TASK DIRECTIONS ▸ From the entries that follow, gather each line holding the word "star".

Scene edit records:

+--

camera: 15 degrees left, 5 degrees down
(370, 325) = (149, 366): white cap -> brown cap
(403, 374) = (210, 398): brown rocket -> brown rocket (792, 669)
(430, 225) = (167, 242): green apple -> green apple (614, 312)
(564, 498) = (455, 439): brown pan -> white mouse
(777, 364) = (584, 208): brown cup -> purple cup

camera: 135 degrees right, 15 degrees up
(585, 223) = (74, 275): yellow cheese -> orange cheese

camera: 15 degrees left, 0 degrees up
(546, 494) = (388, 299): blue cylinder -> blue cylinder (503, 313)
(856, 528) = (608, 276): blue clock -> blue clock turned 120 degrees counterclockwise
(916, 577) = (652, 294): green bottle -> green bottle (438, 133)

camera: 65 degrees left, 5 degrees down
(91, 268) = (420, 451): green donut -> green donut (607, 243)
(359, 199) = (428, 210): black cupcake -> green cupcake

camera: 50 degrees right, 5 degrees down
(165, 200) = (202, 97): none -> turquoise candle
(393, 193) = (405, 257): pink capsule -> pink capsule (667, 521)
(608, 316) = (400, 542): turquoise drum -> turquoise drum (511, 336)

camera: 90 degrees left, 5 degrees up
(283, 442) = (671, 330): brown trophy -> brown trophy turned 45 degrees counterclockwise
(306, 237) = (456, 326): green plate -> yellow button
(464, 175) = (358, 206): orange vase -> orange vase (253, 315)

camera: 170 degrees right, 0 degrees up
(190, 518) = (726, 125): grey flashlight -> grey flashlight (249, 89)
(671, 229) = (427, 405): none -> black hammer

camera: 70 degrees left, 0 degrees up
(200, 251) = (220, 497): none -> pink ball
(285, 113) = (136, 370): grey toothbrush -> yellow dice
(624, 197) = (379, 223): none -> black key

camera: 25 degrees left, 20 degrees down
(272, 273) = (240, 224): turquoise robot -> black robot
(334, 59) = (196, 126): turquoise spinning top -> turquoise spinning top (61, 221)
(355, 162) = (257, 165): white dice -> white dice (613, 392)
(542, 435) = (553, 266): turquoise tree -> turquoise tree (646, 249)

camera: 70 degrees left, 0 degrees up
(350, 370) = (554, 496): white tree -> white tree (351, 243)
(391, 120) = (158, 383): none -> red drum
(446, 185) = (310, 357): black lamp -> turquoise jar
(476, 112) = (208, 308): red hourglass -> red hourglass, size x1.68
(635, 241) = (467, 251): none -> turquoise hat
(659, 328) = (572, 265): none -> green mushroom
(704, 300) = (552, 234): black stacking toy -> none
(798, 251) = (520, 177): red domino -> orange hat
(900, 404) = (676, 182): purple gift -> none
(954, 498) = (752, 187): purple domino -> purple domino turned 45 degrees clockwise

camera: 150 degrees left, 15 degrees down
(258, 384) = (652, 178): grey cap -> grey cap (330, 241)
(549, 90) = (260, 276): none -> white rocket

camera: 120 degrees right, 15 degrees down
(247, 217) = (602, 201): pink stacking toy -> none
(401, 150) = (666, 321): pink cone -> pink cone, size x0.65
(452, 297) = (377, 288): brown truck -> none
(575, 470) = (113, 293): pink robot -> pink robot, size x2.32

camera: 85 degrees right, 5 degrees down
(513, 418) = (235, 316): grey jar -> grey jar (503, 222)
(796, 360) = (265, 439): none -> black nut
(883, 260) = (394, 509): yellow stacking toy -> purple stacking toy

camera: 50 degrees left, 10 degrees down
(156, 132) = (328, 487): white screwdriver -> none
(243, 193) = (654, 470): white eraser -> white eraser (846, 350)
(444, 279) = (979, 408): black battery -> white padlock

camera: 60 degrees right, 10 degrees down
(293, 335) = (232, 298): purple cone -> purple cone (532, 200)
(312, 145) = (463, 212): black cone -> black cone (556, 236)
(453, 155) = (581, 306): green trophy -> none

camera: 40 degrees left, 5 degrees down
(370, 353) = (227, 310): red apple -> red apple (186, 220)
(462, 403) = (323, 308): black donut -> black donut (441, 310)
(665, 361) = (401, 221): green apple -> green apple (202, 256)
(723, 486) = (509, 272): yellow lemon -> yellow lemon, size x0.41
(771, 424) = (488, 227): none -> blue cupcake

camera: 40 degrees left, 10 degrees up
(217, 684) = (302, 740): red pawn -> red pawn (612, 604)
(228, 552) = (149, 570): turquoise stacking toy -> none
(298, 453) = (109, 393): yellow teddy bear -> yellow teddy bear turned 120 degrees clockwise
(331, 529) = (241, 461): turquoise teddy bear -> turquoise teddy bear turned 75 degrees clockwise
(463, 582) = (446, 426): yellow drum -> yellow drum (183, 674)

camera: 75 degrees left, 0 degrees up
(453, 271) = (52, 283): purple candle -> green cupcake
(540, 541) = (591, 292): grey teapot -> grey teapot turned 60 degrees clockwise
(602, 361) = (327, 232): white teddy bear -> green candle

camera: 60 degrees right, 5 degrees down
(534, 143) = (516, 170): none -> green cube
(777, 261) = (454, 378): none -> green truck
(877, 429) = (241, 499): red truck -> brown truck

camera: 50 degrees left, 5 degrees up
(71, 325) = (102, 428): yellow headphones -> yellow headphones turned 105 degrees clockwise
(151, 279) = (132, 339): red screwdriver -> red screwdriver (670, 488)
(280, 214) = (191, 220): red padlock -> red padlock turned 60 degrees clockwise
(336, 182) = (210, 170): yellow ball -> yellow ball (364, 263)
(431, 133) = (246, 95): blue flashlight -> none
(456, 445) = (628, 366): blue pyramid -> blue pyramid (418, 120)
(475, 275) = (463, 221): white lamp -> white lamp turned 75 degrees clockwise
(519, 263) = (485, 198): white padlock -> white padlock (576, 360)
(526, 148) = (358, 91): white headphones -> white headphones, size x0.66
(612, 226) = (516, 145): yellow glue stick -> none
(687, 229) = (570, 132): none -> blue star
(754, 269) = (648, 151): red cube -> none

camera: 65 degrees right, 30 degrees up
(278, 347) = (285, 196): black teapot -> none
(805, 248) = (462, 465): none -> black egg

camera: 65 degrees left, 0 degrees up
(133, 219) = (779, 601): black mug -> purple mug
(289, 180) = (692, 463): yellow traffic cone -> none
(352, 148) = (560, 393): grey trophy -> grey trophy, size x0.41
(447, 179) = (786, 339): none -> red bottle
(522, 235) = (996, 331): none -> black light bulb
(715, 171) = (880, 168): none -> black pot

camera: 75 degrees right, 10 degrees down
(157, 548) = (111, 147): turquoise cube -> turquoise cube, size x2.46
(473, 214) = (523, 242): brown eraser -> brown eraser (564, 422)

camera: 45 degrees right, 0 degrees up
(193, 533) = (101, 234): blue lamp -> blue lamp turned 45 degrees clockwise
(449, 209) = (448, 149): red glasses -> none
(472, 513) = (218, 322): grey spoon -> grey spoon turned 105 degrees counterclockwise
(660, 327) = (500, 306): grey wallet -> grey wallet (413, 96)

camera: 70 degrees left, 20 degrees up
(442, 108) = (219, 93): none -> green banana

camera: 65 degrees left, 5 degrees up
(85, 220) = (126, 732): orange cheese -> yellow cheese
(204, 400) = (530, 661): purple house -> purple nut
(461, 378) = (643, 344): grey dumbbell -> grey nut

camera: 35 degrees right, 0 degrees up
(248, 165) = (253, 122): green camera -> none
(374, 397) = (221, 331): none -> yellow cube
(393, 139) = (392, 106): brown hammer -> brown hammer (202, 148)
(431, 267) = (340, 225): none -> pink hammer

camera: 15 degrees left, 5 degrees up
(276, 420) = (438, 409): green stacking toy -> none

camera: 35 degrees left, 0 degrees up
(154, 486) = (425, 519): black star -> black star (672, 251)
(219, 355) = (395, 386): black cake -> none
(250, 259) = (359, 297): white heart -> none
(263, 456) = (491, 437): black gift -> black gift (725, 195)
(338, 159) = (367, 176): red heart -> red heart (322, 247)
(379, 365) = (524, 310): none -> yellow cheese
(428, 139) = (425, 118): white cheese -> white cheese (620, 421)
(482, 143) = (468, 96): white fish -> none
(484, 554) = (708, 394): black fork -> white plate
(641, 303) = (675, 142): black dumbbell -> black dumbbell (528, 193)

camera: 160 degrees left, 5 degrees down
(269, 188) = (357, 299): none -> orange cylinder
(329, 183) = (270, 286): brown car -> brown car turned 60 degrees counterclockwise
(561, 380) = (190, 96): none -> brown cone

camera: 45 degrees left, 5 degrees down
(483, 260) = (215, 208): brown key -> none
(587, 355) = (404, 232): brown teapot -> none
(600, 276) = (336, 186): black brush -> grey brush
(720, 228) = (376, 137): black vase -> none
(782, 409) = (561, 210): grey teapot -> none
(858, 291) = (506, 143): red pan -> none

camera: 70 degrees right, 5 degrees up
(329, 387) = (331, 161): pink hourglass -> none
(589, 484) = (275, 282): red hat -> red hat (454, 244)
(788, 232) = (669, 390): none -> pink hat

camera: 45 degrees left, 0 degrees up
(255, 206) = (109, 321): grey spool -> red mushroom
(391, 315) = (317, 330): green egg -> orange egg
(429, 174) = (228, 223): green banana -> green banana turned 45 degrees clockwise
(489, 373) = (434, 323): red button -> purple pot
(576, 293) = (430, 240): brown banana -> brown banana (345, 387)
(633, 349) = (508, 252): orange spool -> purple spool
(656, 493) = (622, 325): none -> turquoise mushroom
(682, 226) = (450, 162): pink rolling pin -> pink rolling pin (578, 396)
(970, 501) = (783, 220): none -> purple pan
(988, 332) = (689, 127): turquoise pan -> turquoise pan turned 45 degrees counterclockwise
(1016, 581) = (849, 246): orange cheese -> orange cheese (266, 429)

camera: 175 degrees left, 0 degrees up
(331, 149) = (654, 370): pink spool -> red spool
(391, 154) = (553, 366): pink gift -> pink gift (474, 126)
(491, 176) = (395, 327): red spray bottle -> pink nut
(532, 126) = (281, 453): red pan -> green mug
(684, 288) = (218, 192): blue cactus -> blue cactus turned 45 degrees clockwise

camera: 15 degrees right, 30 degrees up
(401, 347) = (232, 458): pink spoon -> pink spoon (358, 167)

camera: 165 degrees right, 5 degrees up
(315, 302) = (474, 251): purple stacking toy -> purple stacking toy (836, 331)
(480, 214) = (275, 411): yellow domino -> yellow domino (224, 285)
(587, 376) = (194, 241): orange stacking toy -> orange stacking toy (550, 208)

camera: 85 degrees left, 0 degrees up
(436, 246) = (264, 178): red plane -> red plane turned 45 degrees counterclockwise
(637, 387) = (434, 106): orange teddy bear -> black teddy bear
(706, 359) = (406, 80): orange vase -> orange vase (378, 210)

+--

REPLY TO THE EXERCISE ▸
(687, 229) = (570, 132): none -> blue star
(154, 486) = (425, 519): black star -> black star (672, 251)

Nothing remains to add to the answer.